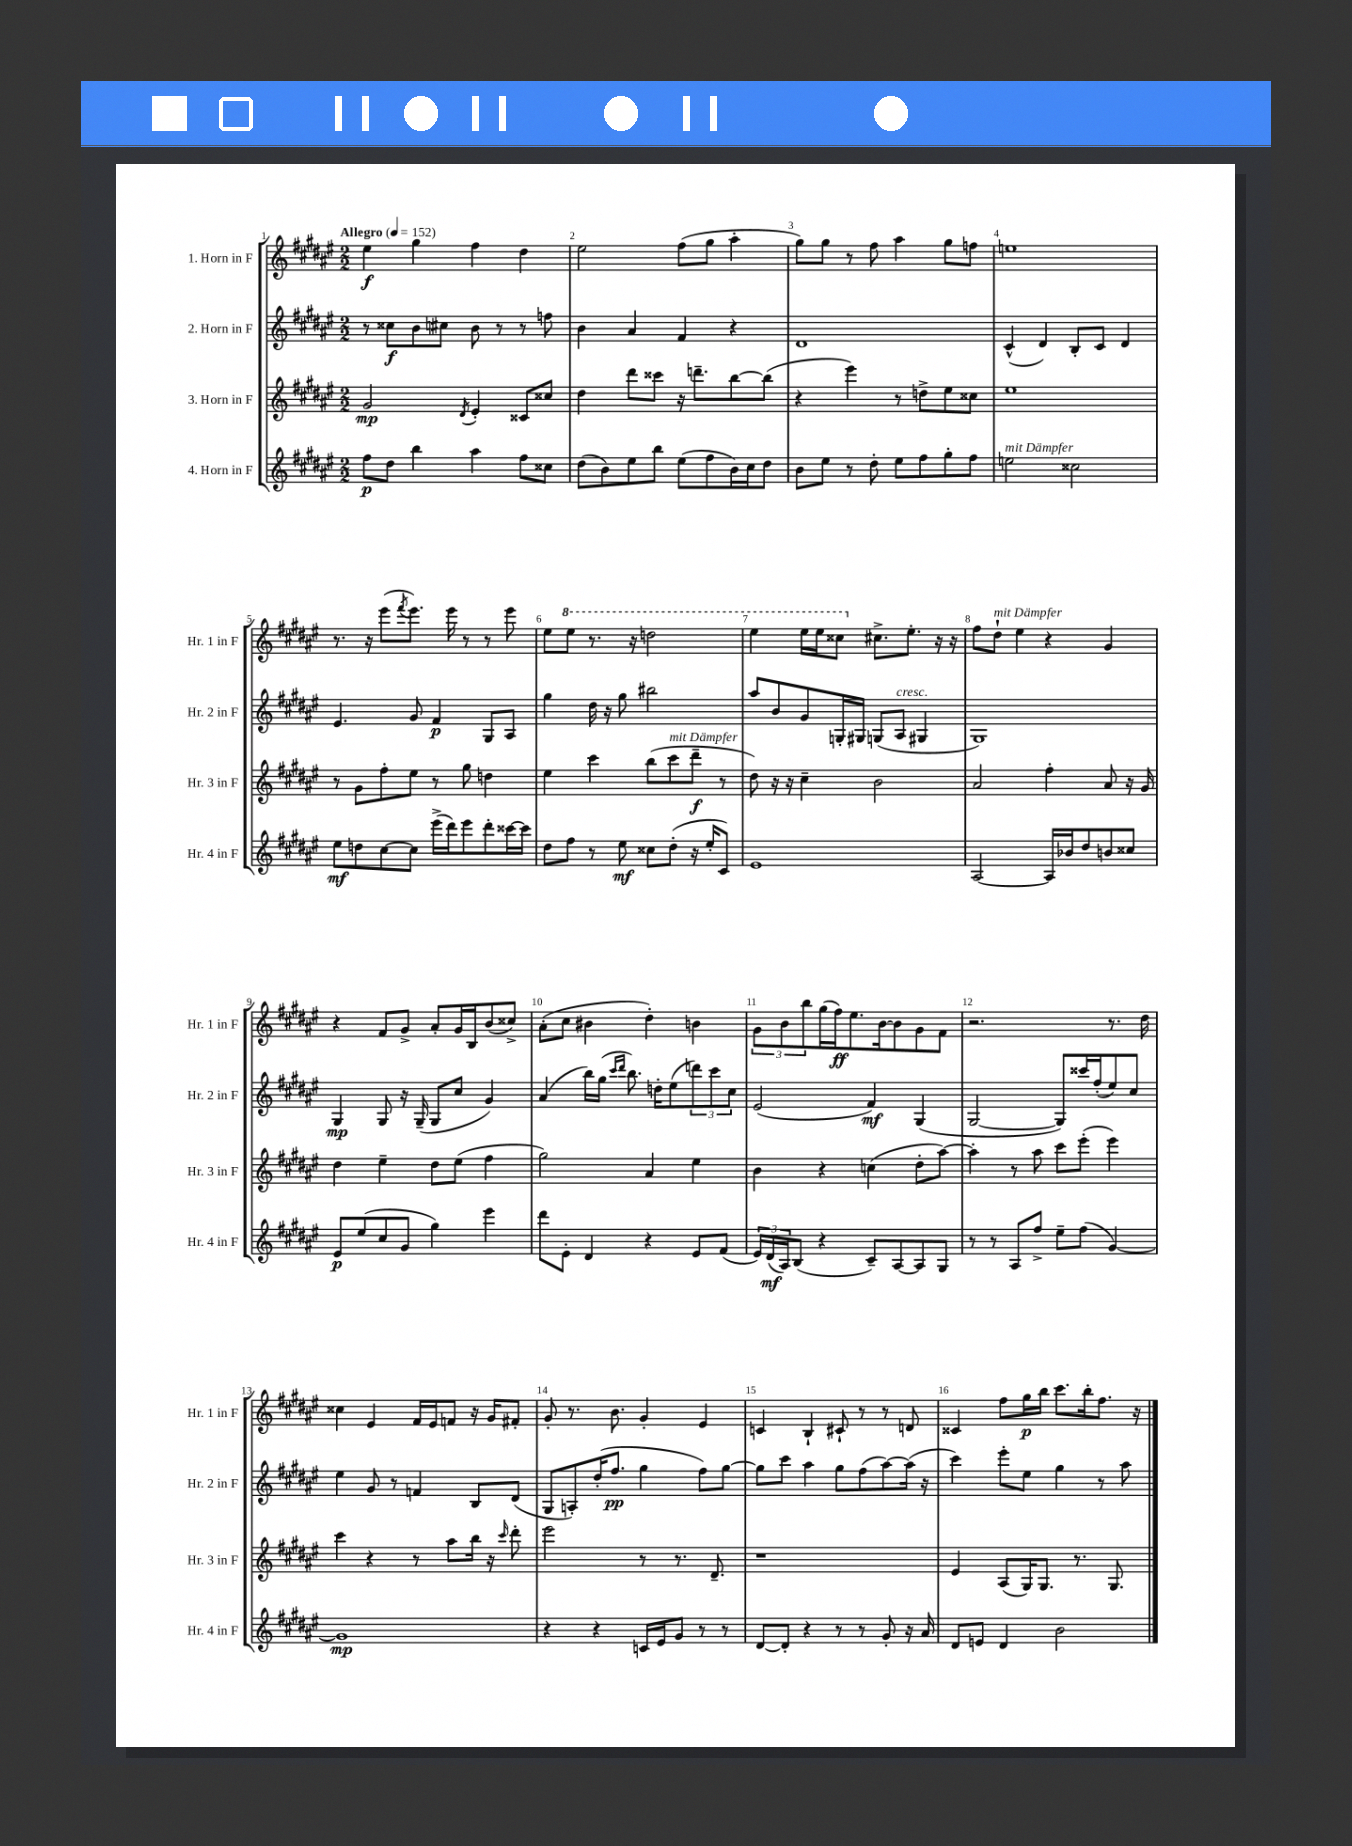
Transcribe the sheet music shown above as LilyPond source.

<<
\new StaffGroup <<
\new Staff = "s0" \with { instrumentName = "1. Horn in F" shortInstrumentName = "Hr. 1 in F" } {
    \clef treble \key fis \major \numericTimeSignature \time 2/2 \tempo "Allegro" 4 = 152
    eis''4\f gis''4 fis''4 dis''4 |
    eis''2 fis''8( gis''8 ais''4-. |
    gis''8) gis''8 r8 fis''8 ais''4 gis''8 f''8 |
    e''1 |
    r8. r16 eis'''8( \acciaccatura { fis'''8 } eis'''8.) eis'''16 r8 r8 eis'''8 |
    eis''8 \ottava #1 eis'''8 r8. r16 d'''2 |
    eis'''4 eis'''16 eis'''16 cisis'''8 \ottava #0 cis''!8.-> eis''8.-. r16 r16 |
    fis''8 dis''8-!^\markup { \italic "mit Dämpfer" } eis''4 r4 gis'4 |
    r4 fis'8 gis'8-> ais'8-. gis'16 b16 b'8( cisis''8->) |
    ais'8-.( cis''8 bis'4 dis''4-.) b'4 |
    \tuplet 3/2 { gis'8 b'8 b''8 } gis''16( fis''16\ff) eis''8. b'16~ b'8 gis'8 fis'8 |
    r2. r8. dis''16 |
    cisis''4 eis'4 fis'16 eis'16 f'8 r16 gis'16 fis'8-. |
    gis'8-. r8. b'8. gis'4-. eis'4 |
    c'4 b4-! cis'8-! r8 r8 d'8 |
    cisis'4 fis''8 gis''16\p b''16 cis'''8. b''16-. fis''8. r16 \bar "|." |
}
\new Staff = "s1" \with { instrumentName = "2. Horn in F" shortInstrumentName = "Hr. 2 in F" } {
    \clef treble \key fis \major \numericTimeSignature \time 2/2
    r8 cisis''8\f b'8 cis''8 b'8 r8 r8 f''8 |
    b'4 ais'4 fis'4 r4 |
    dis'1 |
    cis'4-^( dis'4) b8-. cis'8 dis'4 |
    eis'4. gis'8 fis'4\p gis8 ais8 |
    gis''4 dis''16 r16 gis''8 bis''2 |
    ais''8 b'8 gis'8 g16-. gis16 g8( ais8^\markup { \italic "cresc." } gis4 |
    gis1) |
    gis4\mp gis8 r16 gis16--( gis8 cis''8 gis'4) |
    ais'4( b''16) gis''16( \grace { cis'''16 dis'''16 } b''8.) d''16-. eis''8( \tuplet 3/2 { d'''8) cis'''8 cis''8 } |
    eis'2( fis'4\mf) gis4( |
    gis2~ gis8) cisis'''16 fis''16-.( eis''8) cis''8 |
    eis''4 gis'8 r8 f'4 b8 dis'8( |
    gis8 a8-.) dis''16-.( fis''8.\pp gis''4 fis''8) gis''8~ |
    gis''8 cis'''8 ais''4 gis''8 fis''8( ais''8~) ais''16( r16 |
    cis'''4) eis'''8-. eis''8 gis''4 r8 ais''8 \bar "|." |
}
\new Staff = "s2" \with { instrumentName = "3. Horn in F" shortInstrumentName = "Hr. 3 in F" } {
    \clef treble \key fis \major \numericTimeSignature \time 2/2
    gis'2\mp \acciaccatura { dis'8 } eis'4-. cisis'8 cisis''8 |
    dis''4 dis'''8 cisis'''8 r16 d'''8.-- b''8~ b''8( |
    r4 eis'''4) r8 d''8-> eis''8 cisis''8 |
    eis''1 |
    r8 gis'8 fis''8-. eis''8 r8 gis''8 d''4 |
    eis''4 cis'''4 b''8( cis'''8^\markup { \italic "mit Dämpfer" } dis'''8--\f r8 |
    dis''8) r16 r16 cis''4-- b'2 |
    ais'2 fis''4-. ais'8 r16 gis'16 |
    dis''4 eis''4-- dis''8 eis''8( fis''4 |
    gis''2) ais'4 eis''4 |
    b'4 r4 c''4( dis''8-. ais''8~) |
    ais''4-. r8 ais''8 cis'''8 eis'''8-.( eis'''4) |
    cis'''4 r4 r8 ais''8 b''16 r16 \grace { cis'''16 } dis'''8-. |
    eis'''2 r8 r8. dis'8.-- |
    r1 |
    eis'4 ais8( gis16) gis8. r8. gis8. \bar "|." |
}
\new Staff = "s3" \with { instrumentName = "4. Horn in F" shortInstrumentName = "Hr. 4 in F" } {
    \clef treble \key fis \major \numericTimeSignature \time 2/2
    fis''8\p dis''8 b''4 ais''4 fis''8 cisis''8 |
    dis''8( b'8) eis''8 b''8 eis''8( fis''8 b'16) cis''16 dis''8 |
    b'8 eis''8 r8 dis''8-. eis''8 fis''8 gis''8-. fis''8 |
    e''2^\markup { \italic "mit Dämpfer" } cisis''2 |
    eis''8\mf d''8 cis''8~ cis''8 eis'''16->( dis'''16) eis'''8 dis'''8-. cisis'''16~ cisis'''16 |
    dis''8 fis''8 r8 eis''8\mf cisis''8 dis''8-.( r16 eis''16-. cis'8) |
    eis'1 |
    ais2~ ais16 bes'16 dis''8 b'8 cisis''8 |
    eis'8\p eis''8( cis''8 gis'8 gis''4) eis'''4 |
    dis'''8 eis'8-. dis'4 r4 eis'8 fis'8( |
    \tuplet 3/2 { eis'16) dis'16\mf( ais16) } b8( r4 cis'8--) ais8~ ais8 gis8 |
    r8 r8 ais8 fis''8-> eis''8-- fis''8( gis'4~) |
    gis'1\mp |
    r4 r4 c'16 eis'16 gis'8 r8 r8 |
    dis'8~ dis'8-. r4 r8 r8 gis'8-. r16 ais'16 |
    dis'8 e'8 dis'4 b'2 \bar "|." |
}
>>
>>
\layout { \context { \Score \override BarNumber.break-visibility = ##(#f #t #t) barNumberVisibility = #all-bar-numbers-visible } }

## WORK TO DO
Please pick out every line in the rows above that contains the string "ottava". Matching is case-sensitive.

## PROBLEM SOLUTION
    eis''8 \ottava #1 eis'''8 r8. r16 d'''2 |
    eis'''4 eis'''16 eis'''16 cisis'''8 \ottava #0 cis''!8.-> eis''8.-. r16 r16 |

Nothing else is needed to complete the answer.